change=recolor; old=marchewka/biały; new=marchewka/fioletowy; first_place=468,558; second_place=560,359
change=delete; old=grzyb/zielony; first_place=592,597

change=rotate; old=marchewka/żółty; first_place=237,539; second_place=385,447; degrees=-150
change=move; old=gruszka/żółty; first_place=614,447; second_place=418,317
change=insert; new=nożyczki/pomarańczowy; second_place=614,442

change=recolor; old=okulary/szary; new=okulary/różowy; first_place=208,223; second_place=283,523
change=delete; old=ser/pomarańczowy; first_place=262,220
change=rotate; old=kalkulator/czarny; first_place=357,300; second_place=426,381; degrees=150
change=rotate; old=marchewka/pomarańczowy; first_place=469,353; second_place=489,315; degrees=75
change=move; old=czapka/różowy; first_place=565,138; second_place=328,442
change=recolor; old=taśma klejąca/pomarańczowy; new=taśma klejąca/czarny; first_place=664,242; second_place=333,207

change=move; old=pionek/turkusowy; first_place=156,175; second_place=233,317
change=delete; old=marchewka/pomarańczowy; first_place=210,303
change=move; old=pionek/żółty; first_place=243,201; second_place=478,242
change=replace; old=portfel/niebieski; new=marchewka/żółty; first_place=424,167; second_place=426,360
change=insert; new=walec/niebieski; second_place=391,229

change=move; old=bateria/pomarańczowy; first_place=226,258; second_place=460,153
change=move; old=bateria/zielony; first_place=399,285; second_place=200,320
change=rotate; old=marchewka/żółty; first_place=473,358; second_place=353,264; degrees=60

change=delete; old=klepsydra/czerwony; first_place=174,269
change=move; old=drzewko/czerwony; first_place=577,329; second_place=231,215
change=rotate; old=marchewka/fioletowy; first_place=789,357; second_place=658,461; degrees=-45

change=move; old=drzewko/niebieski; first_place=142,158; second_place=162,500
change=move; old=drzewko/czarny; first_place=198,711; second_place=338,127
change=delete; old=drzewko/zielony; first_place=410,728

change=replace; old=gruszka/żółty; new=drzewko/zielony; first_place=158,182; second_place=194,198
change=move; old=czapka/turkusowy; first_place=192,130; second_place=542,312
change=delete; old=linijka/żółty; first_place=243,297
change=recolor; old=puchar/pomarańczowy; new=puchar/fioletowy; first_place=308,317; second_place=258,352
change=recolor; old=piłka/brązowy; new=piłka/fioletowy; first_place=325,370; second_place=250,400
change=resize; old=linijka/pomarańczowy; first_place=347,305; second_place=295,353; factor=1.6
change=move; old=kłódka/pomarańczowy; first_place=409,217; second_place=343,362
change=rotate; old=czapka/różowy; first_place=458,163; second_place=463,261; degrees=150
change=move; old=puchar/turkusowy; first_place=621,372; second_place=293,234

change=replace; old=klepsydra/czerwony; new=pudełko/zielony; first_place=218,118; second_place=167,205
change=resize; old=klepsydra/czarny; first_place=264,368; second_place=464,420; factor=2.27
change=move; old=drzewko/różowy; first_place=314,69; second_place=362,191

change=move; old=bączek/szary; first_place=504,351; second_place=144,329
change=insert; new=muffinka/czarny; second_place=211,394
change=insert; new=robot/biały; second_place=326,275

------------------------------

• WHAT THIS TASK INVOLVES: Show all lines above holding "recolor".

• THE ANSWER:
change=recolor; old=marchewka/biały; new=marchewka/fioletowy; first_place=468,558; second_place=560,359
change=recolor; old=okulary/szary; new=okulary/różowy; first_place=208,223; second_place=283,523
change=recolor; old=taśma klejąca/pomarańczowy; new=taśma klejąca/czarny; first_place=664,242; second_place=333,207
change=recolor; old=puchar/pomarańczowy; new=puchar/fioletowy; first_place=308,317; second_place=258,352
change=recolor; old=piłka/brązowy; new=piłka/fioletowy; first_place=325,370; second_place=250,400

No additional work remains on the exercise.